What you need to do: Copy out each line of the listing that contains the string "grace", matching uppercase and lowercase exactly.

## Begin

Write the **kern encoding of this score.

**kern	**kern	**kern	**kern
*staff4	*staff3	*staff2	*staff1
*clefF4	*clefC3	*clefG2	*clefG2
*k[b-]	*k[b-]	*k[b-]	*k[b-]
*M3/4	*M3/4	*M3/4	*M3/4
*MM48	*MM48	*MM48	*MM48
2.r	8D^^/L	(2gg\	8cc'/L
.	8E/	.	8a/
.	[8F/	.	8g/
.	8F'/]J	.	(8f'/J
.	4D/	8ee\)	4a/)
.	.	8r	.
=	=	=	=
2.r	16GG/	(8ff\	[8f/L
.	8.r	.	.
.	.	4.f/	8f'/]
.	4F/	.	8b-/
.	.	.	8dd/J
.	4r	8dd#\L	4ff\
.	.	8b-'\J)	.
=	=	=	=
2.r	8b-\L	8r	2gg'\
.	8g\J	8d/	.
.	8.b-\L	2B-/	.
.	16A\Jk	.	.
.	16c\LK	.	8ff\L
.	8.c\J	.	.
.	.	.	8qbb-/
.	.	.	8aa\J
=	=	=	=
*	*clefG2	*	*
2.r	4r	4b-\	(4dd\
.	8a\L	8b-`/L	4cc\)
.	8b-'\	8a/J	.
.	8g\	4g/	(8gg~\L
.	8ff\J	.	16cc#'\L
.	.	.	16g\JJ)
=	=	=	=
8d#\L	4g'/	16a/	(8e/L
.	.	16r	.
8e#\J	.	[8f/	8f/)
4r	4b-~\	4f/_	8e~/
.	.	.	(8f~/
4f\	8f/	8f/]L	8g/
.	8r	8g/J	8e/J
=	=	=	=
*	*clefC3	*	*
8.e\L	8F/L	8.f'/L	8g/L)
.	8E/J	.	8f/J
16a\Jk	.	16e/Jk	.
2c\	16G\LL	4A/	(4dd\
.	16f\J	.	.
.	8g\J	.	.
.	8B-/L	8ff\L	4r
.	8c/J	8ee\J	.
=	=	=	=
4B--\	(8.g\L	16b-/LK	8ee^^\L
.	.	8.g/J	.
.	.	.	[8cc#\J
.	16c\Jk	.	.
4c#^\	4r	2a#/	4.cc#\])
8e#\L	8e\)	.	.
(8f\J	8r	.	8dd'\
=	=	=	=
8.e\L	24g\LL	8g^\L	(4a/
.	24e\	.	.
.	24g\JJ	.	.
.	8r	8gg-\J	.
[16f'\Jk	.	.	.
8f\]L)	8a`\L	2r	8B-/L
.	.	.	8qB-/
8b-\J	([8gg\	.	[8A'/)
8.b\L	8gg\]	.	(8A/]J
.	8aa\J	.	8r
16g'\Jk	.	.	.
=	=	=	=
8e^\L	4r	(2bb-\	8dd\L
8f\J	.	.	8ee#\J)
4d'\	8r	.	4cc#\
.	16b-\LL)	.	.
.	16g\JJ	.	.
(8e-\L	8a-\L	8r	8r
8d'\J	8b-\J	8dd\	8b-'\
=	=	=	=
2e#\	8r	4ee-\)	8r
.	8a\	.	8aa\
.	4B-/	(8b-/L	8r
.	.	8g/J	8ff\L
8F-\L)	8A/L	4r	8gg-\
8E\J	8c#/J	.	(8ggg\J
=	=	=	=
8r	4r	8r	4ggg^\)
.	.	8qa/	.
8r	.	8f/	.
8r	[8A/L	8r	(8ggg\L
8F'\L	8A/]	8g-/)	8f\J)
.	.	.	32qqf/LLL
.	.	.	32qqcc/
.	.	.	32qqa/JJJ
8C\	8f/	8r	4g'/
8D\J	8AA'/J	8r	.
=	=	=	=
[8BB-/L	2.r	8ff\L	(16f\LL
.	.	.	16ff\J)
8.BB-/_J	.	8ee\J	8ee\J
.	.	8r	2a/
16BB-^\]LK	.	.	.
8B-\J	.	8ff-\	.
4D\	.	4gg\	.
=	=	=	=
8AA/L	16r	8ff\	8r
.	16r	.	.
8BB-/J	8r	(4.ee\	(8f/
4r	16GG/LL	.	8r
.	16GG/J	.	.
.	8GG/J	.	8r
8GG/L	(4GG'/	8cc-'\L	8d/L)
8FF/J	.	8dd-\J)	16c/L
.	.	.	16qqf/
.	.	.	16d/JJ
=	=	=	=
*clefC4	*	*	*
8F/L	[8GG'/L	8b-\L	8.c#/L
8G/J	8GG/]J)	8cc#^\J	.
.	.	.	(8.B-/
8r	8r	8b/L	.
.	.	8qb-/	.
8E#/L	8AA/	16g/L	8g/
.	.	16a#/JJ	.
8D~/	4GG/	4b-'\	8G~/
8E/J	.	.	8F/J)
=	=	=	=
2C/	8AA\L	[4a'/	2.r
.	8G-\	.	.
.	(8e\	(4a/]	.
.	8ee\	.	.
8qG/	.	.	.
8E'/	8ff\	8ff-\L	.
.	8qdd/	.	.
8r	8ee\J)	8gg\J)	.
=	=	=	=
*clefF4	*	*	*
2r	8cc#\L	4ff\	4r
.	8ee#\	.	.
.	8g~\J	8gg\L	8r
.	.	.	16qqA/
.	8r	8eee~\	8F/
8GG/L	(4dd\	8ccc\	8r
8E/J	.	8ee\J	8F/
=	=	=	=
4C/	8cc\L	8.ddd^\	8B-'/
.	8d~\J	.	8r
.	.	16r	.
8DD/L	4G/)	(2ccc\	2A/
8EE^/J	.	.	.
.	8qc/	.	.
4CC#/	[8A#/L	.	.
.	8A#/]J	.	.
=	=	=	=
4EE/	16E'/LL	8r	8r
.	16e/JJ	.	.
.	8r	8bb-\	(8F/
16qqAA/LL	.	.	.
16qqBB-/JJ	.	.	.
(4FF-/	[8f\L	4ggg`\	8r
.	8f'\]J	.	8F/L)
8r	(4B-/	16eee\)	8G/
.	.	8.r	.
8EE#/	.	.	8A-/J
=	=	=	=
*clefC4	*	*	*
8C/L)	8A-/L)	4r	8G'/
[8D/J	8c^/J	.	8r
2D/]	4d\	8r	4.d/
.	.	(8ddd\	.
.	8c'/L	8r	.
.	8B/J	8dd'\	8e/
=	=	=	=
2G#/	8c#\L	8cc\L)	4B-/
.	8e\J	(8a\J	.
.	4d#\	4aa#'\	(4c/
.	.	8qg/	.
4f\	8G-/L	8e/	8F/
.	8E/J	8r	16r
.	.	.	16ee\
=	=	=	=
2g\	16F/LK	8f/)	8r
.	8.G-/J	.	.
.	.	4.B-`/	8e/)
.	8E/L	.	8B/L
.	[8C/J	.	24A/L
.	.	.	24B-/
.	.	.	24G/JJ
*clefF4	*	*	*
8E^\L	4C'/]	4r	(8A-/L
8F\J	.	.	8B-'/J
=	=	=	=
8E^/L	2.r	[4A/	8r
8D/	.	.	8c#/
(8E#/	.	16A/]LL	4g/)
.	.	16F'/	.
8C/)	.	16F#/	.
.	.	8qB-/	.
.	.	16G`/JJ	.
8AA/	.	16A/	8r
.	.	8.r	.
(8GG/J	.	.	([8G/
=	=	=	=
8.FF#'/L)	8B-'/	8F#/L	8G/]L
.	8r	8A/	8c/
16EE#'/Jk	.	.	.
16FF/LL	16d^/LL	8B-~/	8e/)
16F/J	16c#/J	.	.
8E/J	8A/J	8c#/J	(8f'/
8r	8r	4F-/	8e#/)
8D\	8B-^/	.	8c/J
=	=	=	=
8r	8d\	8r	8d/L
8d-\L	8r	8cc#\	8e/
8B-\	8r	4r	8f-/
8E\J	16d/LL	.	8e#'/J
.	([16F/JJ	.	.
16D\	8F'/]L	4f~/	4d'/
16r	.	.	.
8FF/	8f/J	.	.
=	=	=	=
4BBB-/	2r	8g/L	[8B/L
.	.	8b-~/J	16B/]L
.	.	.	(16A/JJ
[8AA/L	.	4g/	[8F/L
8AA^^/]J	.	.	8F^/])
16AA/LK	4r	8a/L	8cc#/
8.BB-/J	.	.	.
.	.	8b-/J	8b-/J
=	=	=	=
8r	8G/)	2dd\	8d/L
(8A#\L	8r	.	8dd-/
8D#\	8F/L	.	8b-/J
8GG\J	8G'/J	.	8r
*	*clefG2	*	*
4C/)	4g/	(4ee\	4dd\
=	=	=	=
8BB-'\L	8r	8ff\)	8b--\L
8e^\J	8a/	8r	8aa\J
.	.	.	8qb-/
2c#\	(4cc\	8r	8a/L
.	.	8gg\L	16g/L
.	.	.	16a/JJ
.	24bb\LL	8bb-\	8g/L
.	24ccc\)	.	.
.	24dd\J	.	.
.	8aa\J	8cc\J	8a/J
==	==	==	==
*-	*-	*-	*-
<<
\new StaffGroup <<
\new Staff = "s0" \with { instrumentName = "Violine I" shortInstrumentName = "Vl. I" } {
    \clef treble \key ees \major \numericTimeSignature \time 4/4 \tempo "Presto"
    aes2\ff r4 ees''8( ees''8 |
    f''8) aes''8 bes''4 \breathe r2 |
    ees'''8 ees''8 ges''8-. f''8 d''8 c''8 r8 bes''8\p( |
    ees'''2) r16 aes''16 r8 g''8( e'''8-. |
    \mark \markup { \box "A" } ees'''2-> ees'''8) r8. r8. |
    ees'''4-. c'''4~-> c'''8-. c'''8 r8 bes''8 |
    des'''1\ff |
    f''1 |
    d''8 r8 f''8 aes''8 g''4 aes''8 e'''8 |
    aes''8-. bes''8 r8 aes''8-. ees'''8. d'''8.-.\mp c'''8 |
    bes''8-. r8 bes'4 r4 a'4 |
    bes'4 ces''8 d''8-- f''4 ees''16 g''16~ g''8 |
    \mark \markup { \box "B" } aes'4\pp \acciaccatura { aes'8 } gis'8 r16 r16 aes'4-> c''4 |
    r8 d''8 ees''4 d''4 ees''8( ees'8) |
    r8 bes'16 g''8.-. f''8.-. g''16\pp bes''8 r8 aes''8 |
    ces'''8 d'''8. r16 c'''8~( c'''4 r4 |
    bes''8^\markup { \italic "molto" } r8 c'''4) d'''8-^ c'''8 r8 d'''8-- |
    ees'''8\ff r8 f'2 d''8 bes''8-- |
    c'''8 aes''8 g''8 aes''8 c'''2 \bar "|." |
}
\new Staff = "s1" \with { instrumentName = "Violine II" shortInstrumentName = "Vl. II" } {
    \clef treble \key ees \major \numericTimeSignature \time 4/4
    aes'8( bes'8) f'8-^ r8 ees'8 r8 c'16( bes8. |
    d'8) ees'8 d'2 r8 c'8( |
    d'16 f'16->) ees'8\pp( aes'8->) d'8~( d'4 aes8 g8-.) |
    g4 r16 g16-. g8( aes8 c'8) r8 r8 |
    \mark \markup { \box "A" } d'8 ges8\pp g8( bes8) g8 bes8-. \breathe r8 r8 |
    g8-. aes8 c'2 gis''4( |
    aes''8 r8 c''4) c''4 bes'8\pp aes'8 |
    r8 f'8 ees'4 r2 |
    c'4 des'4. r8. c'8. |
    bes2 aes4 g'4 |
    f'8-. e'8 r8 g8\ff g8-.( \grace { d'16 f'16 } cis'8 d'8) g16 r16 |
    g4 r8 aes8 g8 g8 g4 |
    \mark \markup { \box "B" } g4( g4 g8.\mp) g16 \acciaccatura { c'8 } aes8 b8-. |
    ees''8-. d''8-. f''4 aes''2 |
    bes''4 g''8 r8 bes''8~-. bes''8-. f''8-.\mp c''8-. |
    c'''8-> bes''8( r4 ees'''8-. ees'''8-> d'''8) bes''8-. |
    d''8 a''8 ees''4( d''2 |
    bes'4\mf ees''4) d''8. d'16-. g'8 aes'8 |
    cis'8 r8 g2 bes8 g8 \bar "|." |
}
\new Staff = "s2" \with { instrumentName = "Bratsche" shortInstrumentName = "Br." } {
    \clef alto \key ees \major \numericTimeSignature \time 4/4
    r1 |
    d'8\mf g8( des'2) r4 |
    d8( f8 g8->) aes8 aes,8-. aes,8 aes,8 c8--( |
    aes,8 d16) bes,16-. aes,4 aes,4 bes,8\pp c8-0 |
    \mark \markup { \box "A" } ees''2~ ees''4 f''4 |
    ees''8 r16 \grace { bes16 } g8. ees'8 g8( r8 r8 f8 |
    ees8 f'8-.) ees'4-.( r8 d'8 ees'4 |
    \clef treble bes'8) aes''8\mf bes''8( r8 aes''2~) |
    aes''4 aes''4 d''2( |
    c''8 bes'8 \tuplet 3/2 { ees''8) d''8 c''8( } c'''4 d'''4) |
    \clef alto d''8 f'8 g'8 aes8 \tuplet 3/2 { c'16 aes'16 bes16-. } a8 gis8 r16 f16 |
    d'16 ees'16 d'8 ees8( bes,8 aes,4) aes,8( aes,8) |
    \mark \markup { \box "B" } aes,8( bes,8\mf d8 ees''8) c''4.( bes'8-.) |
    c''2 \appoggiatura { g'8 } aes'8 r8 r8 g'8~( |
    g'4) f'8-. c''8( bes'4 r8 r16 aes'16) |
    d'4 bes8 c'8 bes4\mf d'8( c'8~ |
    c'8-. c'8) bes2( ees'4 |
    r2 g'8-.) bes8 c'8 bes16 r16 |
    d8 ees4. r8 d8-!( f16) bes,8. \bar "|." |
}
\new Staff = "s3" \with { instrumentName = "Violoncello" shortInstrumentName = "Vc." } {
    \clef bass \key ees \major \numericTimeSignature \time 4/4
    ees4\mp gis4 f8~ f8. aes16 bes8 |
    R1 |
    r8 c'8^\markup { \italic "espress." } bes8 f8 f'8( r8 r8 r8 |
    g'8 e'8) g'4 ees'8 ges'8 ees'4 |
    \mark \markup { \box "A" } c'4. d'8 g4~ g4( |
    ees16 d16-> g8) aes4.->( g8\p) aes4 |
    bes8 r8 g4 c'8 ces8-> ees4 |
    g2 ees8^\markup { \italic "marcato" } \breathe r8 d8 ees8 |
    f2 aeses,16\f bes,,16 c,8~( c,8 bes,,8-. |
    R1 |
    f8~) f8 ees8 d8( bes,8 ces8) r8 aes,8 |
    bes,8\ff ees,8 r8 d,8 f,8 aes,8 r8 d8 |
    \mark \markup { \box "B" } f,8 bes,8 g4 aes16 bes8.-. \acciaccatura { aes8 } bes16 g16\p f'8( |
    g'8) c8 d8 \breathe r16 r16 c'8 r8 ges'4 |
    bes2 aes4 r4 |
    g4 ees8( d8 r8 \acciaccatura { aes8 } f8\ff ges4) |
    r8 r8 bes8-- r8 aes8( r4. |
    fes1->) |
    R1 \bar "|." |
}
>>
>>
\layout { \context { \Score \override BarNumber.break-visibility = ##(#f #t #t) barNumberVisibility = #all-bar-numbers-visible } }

## End

Worked solution:
    f'8-. e'8 r8 g8\ff g8-.( \grace { d'16 f'16 } cis'8 d'8) g16 r16 |
    ees''8 r16 \grace { bes16 } g8. ees'8 g8( r8 r8 f8 |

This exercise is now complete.